Task goal> Please write out every one of the lines below as a numbered list, leaving out the blank ones.

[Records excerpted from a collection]
-=-=-=-=-

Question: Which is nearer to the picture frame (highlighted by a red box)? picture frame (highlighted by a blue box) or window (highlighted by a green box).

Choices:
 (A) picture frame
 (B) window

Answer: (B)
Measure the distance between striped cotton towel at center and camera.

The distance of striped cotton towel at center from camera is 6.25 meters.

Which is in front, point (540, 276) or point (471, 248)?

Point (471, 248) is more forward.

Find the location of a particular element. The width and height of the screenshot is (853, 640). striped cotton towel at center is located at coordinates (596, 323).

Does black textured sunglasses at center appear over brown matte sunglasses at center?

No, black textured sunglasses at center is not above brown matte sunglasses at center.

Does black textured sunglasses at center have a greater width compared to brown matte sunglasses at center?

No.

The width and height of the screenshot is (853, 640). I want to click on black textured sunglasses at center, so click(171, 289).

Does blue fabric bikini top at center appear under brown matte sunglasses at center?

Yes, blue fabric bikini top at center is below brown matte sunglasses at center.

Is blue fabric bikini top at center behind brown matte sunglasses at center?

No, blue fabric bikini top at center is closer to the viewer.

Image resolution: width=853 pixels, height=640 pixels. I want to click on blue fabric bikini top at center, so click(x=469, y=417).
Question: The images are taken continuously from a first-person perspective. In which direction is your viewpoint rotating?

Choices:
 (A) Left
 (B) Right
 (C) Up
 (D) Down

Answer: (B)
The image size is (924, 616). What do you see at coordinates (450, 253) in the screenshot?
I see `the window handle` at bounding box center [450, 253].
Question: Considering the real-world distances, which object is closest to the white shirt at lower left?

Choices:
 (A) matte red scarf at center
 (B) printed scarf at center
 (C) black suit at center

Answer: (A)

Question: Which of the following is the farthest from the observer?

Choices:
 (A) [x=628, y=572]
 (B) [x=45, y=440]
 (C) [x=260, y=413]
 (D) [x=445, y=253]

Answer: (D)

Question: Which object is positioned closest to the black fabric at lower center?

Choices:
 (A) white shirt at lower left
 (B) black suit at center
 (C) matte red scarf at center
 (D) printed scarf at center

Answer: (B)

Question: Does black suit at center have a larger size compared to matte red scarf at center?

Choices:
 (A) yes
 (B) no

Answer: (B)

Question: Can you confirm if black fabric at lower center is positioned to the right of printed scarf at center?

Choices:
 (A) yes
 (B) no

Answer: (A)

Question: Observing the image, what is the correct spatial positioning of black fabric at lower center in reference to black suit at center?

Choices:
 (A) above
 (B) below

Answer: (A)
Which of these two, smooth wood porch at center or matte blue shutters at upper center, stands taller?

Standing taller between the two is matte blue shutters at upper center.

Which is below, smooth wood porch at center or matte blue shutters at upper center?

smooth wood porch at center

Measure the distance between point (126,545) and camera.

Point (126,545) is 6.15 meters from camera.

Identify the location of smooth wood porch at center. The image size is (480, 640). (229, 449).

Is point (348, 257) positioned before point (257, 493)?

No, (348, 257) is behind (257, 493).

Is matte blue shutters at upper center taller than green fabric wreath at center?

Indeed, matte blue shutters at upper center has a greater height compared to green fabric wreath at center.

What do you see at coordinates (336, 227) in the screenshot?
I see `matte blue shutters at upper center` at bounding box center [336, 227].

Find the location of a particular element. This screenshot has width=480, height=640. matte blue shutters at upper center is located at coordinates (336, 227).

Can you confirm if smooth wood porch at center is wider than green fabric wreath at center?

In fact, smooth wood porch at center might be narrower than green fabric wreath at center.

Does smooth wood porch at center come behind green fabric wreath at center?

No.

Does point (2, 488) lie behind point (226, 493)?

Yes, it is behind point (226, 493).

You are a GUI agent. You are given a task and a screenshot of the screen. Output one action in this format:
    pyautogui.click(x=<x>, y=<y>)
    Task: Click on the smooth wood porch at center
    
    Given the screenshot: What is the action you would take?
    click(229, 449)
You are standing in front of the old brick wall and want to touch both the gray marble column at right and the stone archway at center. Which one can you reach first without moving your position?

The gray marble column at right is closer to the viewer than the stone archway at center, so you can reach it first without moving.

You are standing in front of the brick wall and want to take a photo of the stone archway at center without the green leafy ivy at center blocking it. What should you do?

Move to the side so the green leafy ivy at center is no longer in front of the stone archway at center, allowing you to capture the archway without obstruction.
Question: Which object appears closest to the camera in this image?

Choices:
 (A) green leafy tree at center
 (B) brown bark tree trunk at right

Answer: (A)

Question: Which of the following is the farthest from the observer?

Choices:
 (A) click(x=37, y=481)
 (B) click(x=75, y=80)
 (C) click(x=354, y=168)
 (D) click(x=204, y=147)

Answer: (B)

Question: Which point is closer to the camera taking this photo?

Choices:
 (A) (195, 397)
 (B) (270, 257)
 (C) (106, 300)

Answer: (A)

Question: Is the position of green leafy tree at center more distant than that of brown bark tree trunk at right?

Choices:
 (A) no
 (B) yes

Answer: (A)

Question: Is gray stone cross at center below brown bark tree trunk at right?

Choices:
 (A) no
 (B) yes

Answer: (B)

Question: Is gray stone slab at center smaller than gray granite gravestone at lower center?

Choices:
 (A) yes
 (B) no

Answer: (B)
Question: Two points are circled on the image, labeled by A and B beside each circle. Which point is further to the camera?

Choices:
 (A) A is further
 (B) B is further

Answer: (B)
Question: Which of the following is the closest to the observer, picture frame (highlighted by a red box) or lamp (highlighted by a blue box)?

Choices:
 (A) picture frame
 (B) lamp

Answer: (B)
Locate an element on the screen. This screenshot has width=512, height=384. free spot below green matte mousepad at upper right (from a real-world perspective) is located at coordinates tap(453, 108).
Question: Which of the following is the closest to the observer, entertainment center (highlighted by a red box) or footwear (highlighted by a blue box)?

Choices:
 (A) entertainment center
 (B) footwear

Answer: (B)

-=-=-=-=-

Exercise output>
1. Question: Which is nearer to the picture frame (highlighted by a red box)? picture frame (highlighted by a blue box) or window (highlighted by a green box).
2. Choices:
3.  (A) picture frame
4.  (B) window
5. Answer: (B)
6. Measure the distance between striped cotton towel at center and camera.
7. The distance of striped cotton towel at center from camera is 6.25 meters.
8. Which is in front, point (540, 276) or point (471, 248)?
9. Point (471, 248) is more forward.
10. Find the location of a particular element. The width and height of the screenshot is (853, 640). striped cotton towel at center is located at coordinates (596, 323).
11. Does black textured sunglasses at center appear over brown matte sunglasses at center?
12. No, black textured sunglasses at center is not above brown matte sunglasses at center.
13. Does black textured sunglasses at center have a greater width compared to brown matte sunglasses at center?
14. No.
15. The width and height of the screenshot is (853, 640). I want to click on black textured sunglasses at center, so click(171, 289).
16. Does blue fabric bikini top at center appear under brown matte sunglasses at center?
17. Yes, blue fabric bikini top at center is below brown matte sunglasses at center.
18. Is blue fabric bikini top at center behind brown matte sunglasses at center?
19. No, blue fabric bikini top at center is closer to the viewer.
20. Image resolution: width=853 pixels, height=640 pixels. I want to click on blue fabric bikini top at center, so click(x=469, y=417).
21. Question: The images are taken continuously from a first-person perspective. In which direction is your viewpoint rotating?
22. Choices:
23.  (A) Left
24.  (B) Right
25.  (C) Up
26.  (D) Down
27. Answer: (B)
28. The image size is (924, 616). What do you see at coordinates (450, 253) in the screenshot?
29. I see `the window handle` at bounding box center [450, 253].
30. Question: Considering the real-world distances, which object is closest to the white shirt at lower left?
31. Choices:
32.  (A) matte red scarf at center
33.  (B) printed scarf at center
34.  (C) black suit at center
35. Answer: (A)
36. Question: Which of the following is the farthest from the observer?
37. Choices:
38.  (A) [x=628, y=572]
39.  (B) [x=45, y=440]
40.  (C) [x=260, y=413]
41.  (D) [x=445, y=253]
42. Answer: (D)
43. Question: Which object is positioned closest to the black fabric at lower center?
44. Choices:
45.  (A) white shirt at lower left
46.  (B) black suit at center
47.  (C) matte red scarf at center
48.  (D) printed scarf at center
49. Answer: (B)
50. Question: Does black suit at center have a larger size compared to matte red scarf at center?
51. Choices:
52.  (A) yes
53.  (B) no
54. Answer: (B)
55. Question: Can you confirm if black fabric at lower center is positioned to the right of printed scarf at center?
56. Choices:
57.  (A) yes
58.  (B) no
59. Answer: (A)
60. Question: Observing the image, what is the correct spatial positioning of black fabric at lower center in reference to black suit at center?
61. Choices:
62.  (A) above
63.  (B) below
64. Answer: (A)
65. Which of these two, smooth wood porch at center or matte blue shutters at upper center, stands taller?
66. Standing taller between the two is matte blue shutters at upper center.
67. Which is below, smooth wood porch at center or matte blue shutters at upper center?
68. smooth wood porch at center
69. Measure the distance between point (126,545) and camera.
70. Point (126,545) is 6.15 meters from camera.
71. Identify the location of smooth wood porch at center. The image size is (480, 640). (229, 449).
72. Is point (348, 257) positioned before point (257, 493)?
73. No, (348, 257) is behind (257, 493).
74. Is matte blue shutters at upper center taller than green fabric wreath at center?
75. Indeed, matte blue shutters at upper center has a greater height compared to green fabric wreath at center.
76. What do you see at coordinates (336, 227) in the screenshot?
77. I see `matte blue shutters at upper center` at bounding box center [336, 227].
78. Find the location of a particular element. This screenshot has width=480, height=640. matte blue shutters at upper center is located at coordinates (336, 227).
79. Can you confirm if smooth wood porch at center is wider than green fabric wreath at center?
80. In fact, smooth wood porch at center might be narrower than green fabric wreath at center.
81. Does smooth wood porch at center come behind green fabric wreath at center?
82. No.
83. Does point (2, 488) lie behind point (226, 493)?
84. Yes, it is behind point (226, 493).
85. You are a GUI agent. You are given a task and a screenshot of the screen. Output one action in this format:
86.     pyautogui.click(x=<x>, y=<y>)
87.     Task: Click on the smooth wood porch at center
88.     Given the screenshot: What is the action you would take?
89.     click(229, 449)
90. You are standing in front of the old brick wall and want to touch both the gray marble column at right and the stone archway at center. Which one can you reach first without moving your position?
91. The gray marble column at right is closer to the viewer than the stone archway at center, so you can reach it first without moving.
92. You are standing in front of the brick wall and want to take a photo of the stone archway at center without the green leafy ivy at center blocking it. What should you do?
93. Move to the side so the green leafy ivy at center is no longer in front of the stone archway at center, allowing you to capture the archway without obstruction.
94. Question: Which object appears closest to the camera in this image?
95. Choices:
96.  (A) green leafy tree at center
97.  (B) brown bark tree trunk at right
98. Answer: (A)
99. Question: Which of the following is the farthest from the observer?
100. Choices:
101.  (A) click(x=37, y=481)
102.  (B) click(x=75, y=80)
103.  (C) click(x=354, y=168)
104.  (D) click(x=204, y=147)
105. Answer: (B)
106. Question: Which point is closer to the camera taking this photo?
107. Choices:
108.  (A) (195, 397)
109.  (B) (270, 257)
110.  (C) (106, 300)
111. Answer: (A)
112. Question: Is the position of green leafy tree at center more distant than that of brown bark tree trunk at right?
113. Choices:
114.  (A) no
115.  (B) yes
116. Answer: (A)
117. Question: Is gray stone cross at center below brown bark tree trunk at right?
118. Choices:
119.  (A) no
120.  (B) yes
121. Answer: (B)
122. Question: Is gray stone slab at center smaller than gray granite gravestone at lower center?
123. Choices:
124.  (A) yes
125.  (B) no
126. Answer: (B)
127. Question: Two points are circled on the image, labeled by A and B beside each circle. Which point is further to the camera?
128. Choices:
129.  (A) A is further
130.  (B) B is further
131. Answer: (B)
132. Question: Which of the following is the closest to the observer, picture frame (highlighted by a red box) or lamp (highlighted by a blue box)?
133. Choices:
134.  (A) picture frame
135.  (B) lamp
136. Answer: (B)
137. Locate an element on the screen. This screenshot has width=512, height=384. free spot below green matte mousepad at upper right (from a real-world perspective) is located at coordinates tap(453, 108).
138. Question: Which of the following is the closest to the observer, entertainment center (highlighted by a red box) or footwear (highlighted by a blue box)?
139. Choices:
140.  (A) entertainment center
141.  (B) footwear
142. Answer: (B)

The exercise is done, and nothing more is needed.